Without including any picture, copy the entries that follow word for word.
Material supplied below:
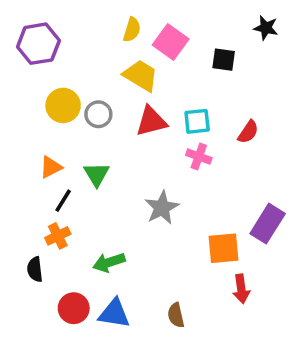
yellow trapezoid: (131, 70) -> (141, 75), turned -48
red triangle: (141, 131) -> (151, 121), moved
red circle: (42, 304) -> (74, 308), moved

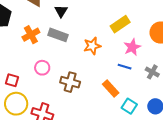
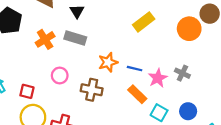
orange star: (92, 46) -> (108, 62), moved
pink star: (132, 47) -> (158, 78), moved
blue line: (125, 67) -> (135, 69), moved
End of Material supplied.
### Answer box:
yellow trapezoid: (131, 70) -> (141, 75), turned -48
red triangle: (141, 131) -> (151, 121), moved
red circle: (42, 304) -> (74, 308), moved

orange star: (92, 46) -> (108, 62), moved
pink star: (132, 47) -> (158, 78), moved
blue line: (125, 67) -> (135, 69), moved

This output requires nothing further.